Required work
Below are entries; count each line that holds the word "arrow" and report the number without any other words.

Record excerpts
------------------------------------------------
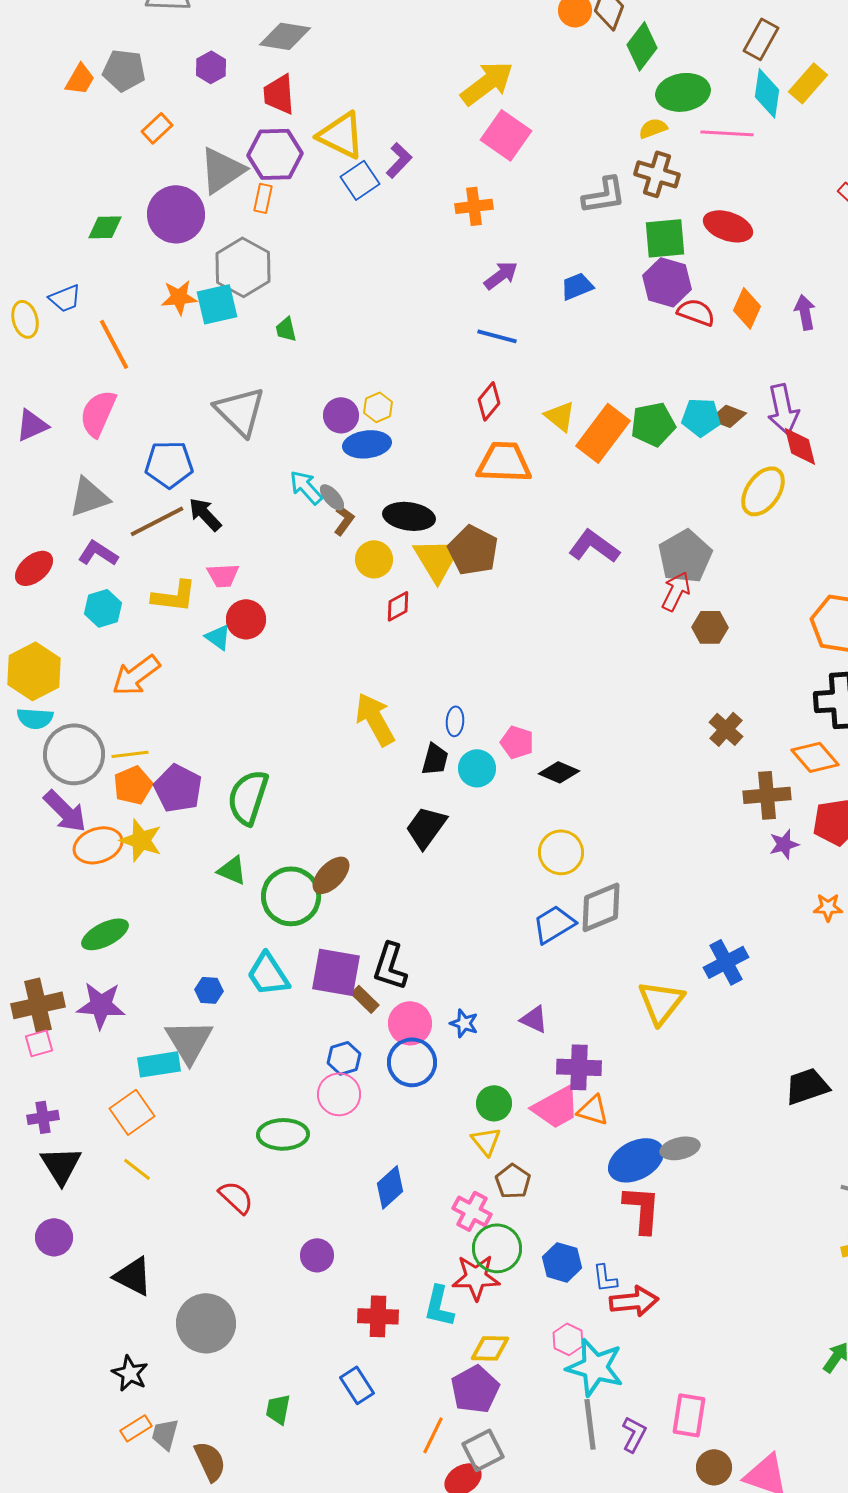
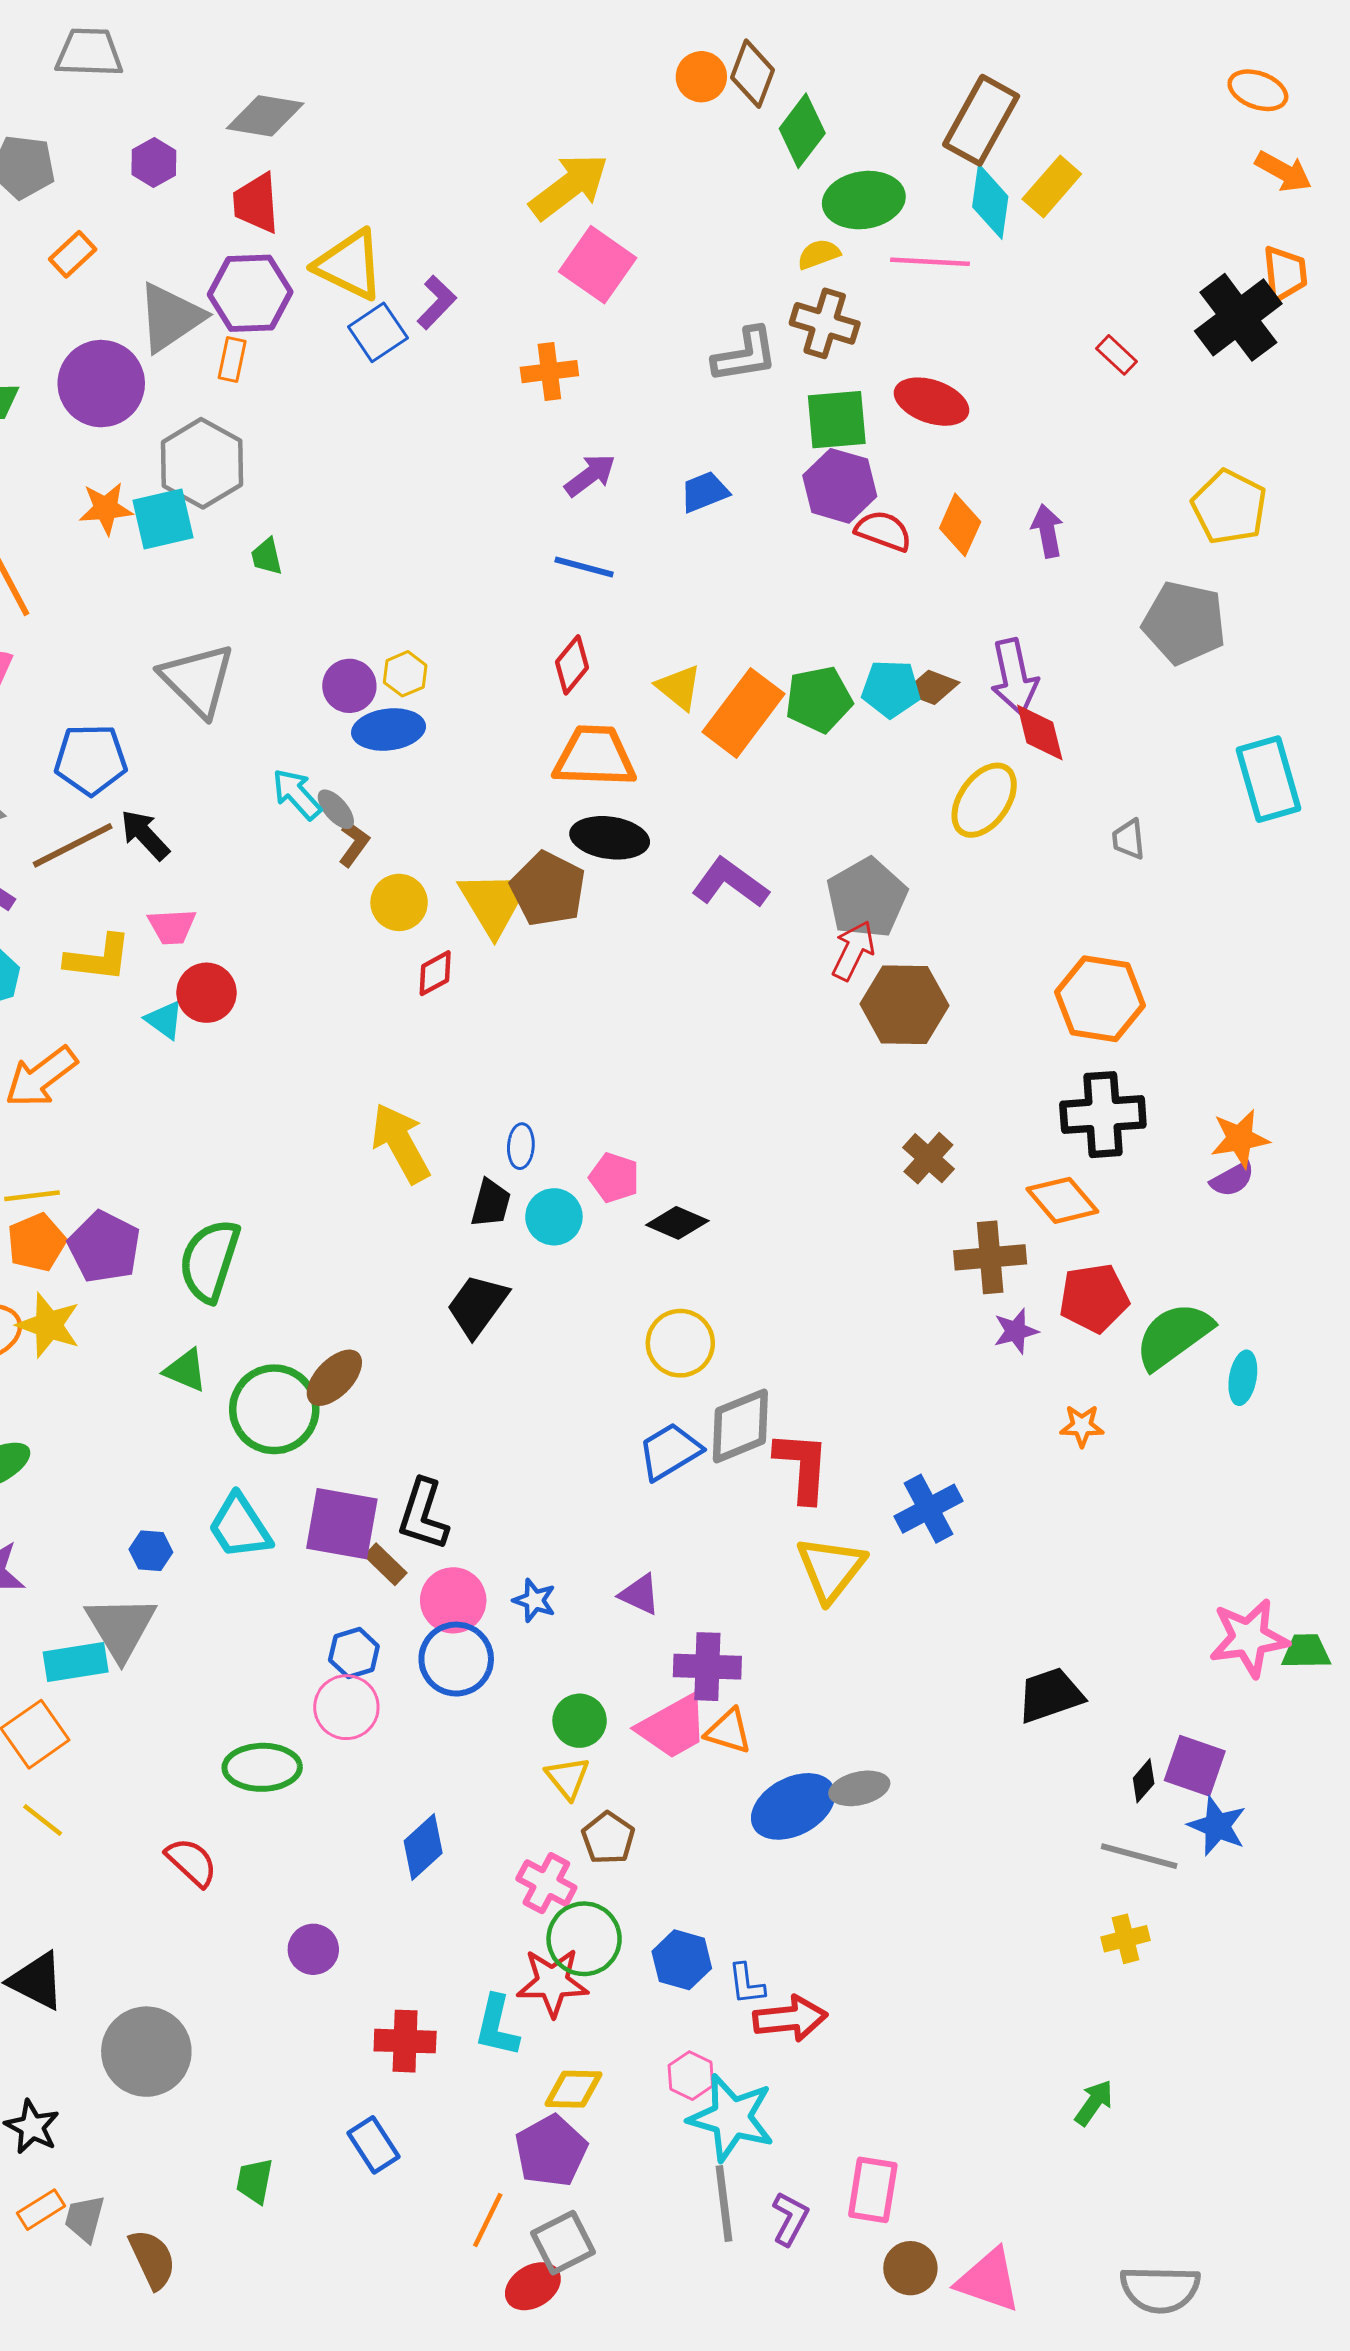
brown rectangle: (761, 39) -> (981, 120), size x1.4
black ellipse: (409, 516) -> (610, 838), moved
brown hexagon: (710, 627) -> (904, 1005), size x1.6
red L-shape: (642, 1209) -> (802, 1466), moved

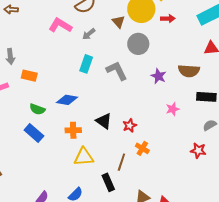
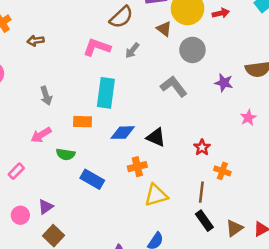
cyan rectangle: (86, 64) -> (106, 93), moved, size x1.4
orange rectangle: (29, 76) -> (82, 122), moved
green semicircle: (37, 109) -> (66, 154), moved
black triangle: (104, 121) -> (156, 137), moved
black rectangle: (108, 182) -> (204, 221), moved

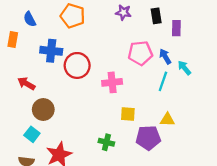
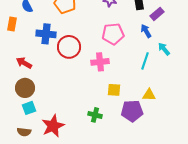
purple rectangle: (176, 28) -> (157, 14), turned 48
pink pentagon: (140, 53) -> (113, 34), moved
blue arrow: (165, 56) -> (146, 31), moved
brown circle: (43, 110) -> (25, 88), moved
cyan square: (32, 134) -> (29, 108), turned 32

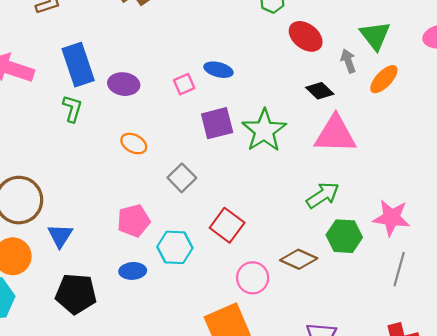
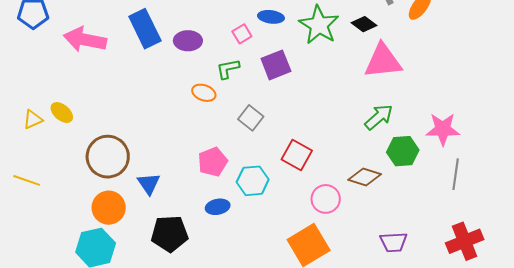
green L-shape: (72, 109) -> (228, 69), moved, turned -110
green star: (264, 131) -> (319, 25), moved

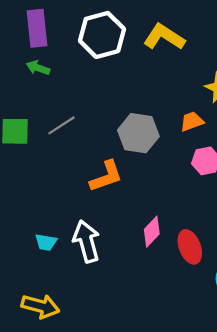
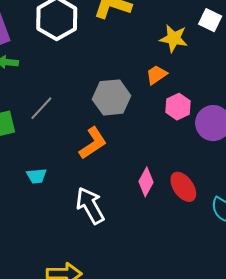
cyan trapezoid: (46, 242) -> (36, 176), moved

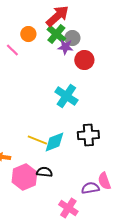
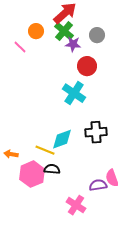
gray circle: (72, 38) -> (97, 35), moved
red circle: (84, 60) -> (87, 66), moved
yellow line: (37, 140) -> (45, 150), moved

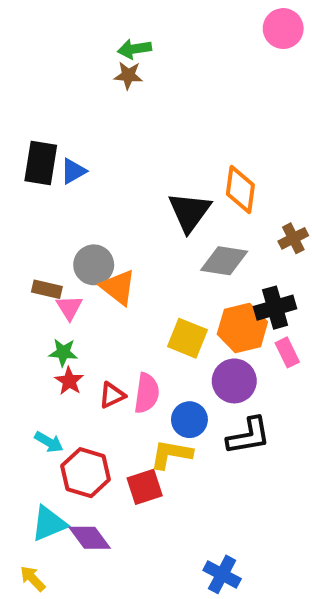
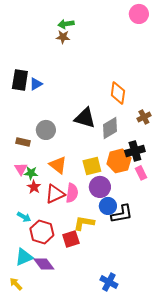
black triangle: (189, 212) -> (85, 118), moved, turned -50
gray diamond: (224, 261) -> (110, 128), turned -40
orange triangle: (118, 287) -> (58, 165), moved
pink triangle: (69, 308) -> (21, 169), moved
yellow square: (187, 338) -> (92, 166), turned -36
purple circle: (234, 381) -> (100, 187), moved
red triangle: (112, 395) -> (55, 194), size x1.5
blue circle: (189, 420) -> (108, 206), moved

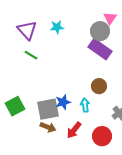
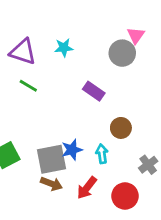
purple triangle: (27, 30) -> (23, 52), turned -30
purple rectangle: (100, 49) -> (94, 91), moved, size x0.7

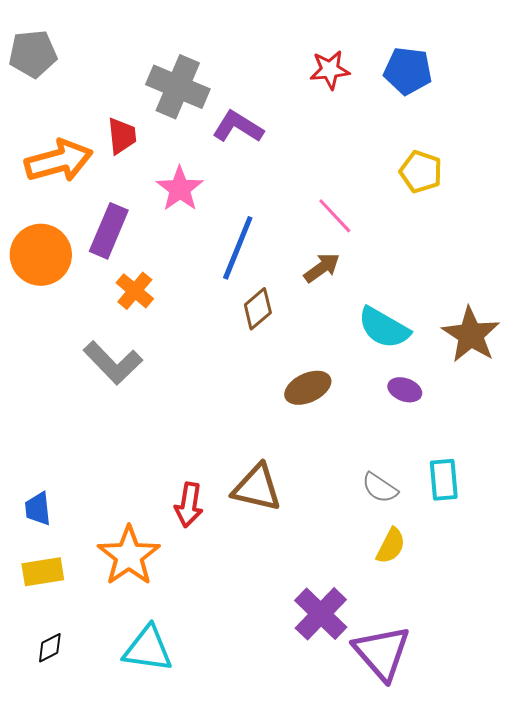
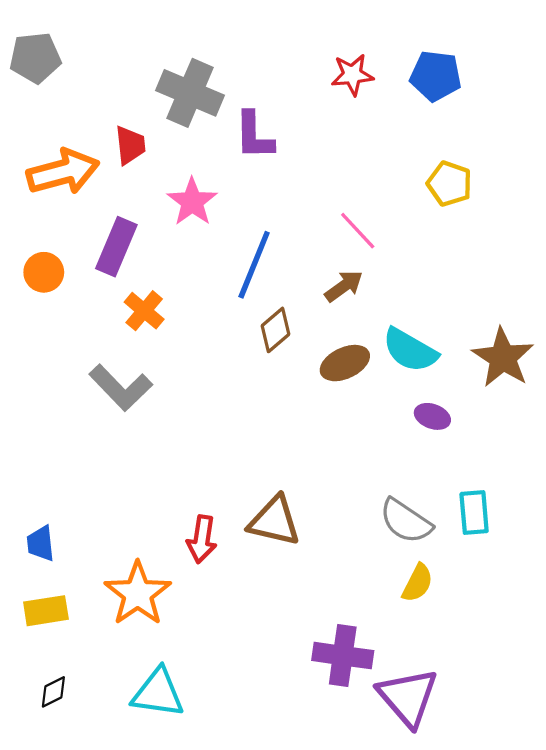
purple L-shape: (238, 127) -> (254, 136), turned -123
orange circle: (41, 255) -> (44, 272), size x0.6
brown ellipse: (308, 388) -> (345, 363), moved
gray semicircle: (380, 488) -> (406, 521), size x1.4
purple cross: (321, 614) -> (343, 656), turned -36

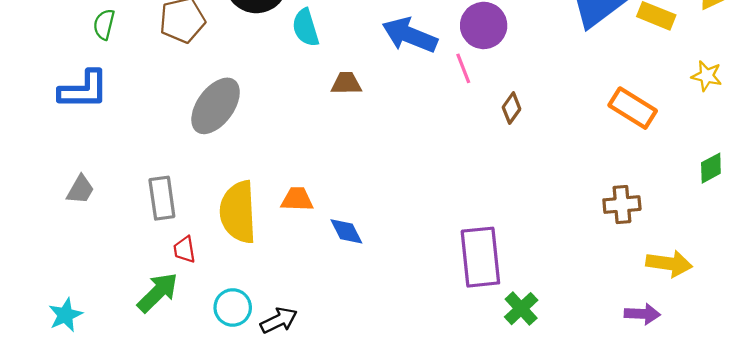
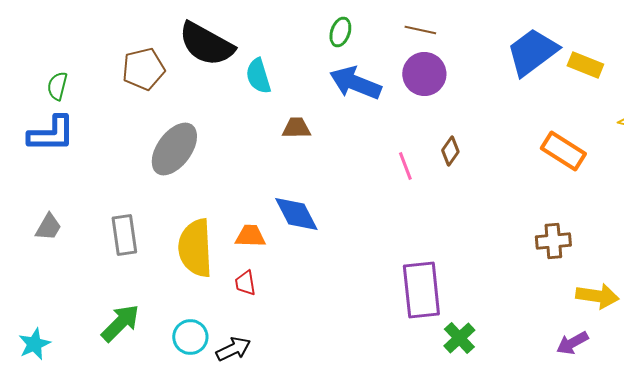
green semicircle: (104, 24) -> (57, 86), moved
pink line: (463, 68) -> (405, 166), moved
blue diamond: (346, 231) -> (296, 214), moved, size x1.4
red trapezoid: (184, 250) -> (245, 283), moved
purple arrow: (642, 314) -> (572, 343), turned 148

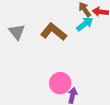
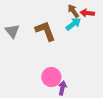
brown L-shape: (54, 32) -> (45, 31), turned 30

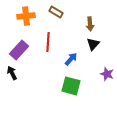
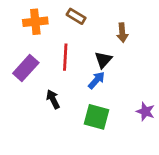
black triangle: (93, 44) -> (103, 60), moved
black arrow: (12, 73) -> (53, 99), moved
purple star: (107, 74) -> (145, 111), moved

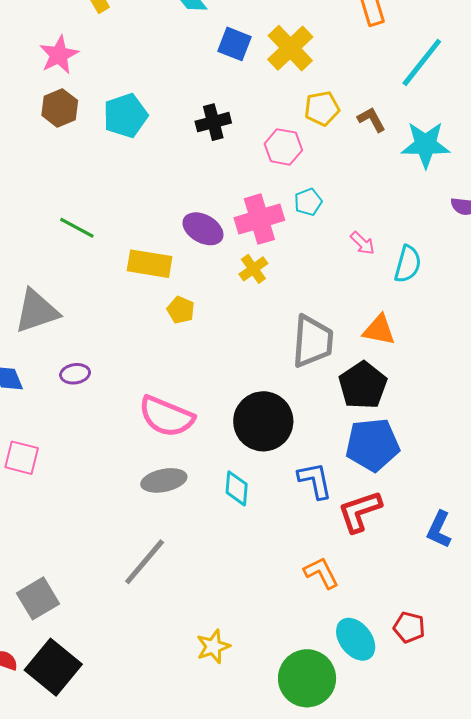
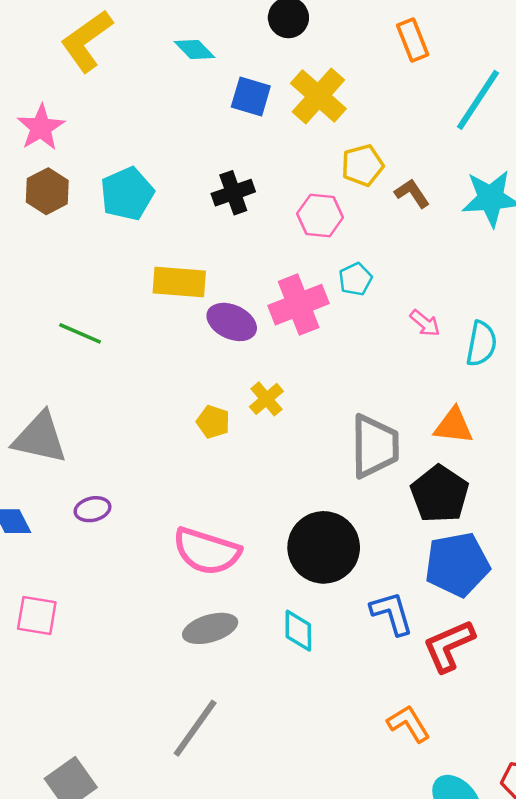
brown L-shape: (372, 119) -> (412, 193), moved
yellow rectangle: (150, 264) -> (179, 282), moved
yellow cross: (253, 269) -> (266, 399), moved
gray triangle: (37, 311) -> (40, 438), turned 36

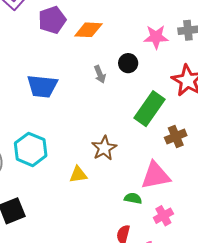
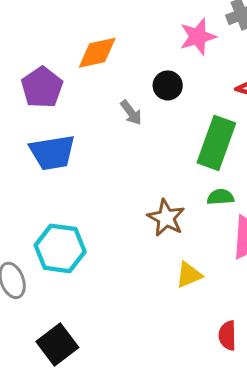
purple pentagon: (52, 20) -> (42, 87), moved
yellow triangle: (78, 175) -> (189, 275), moved
green semicircle: (133, 198) -> (220, 197), moved

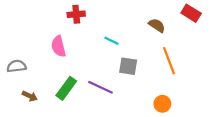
------------------------------------------------
Completed task
3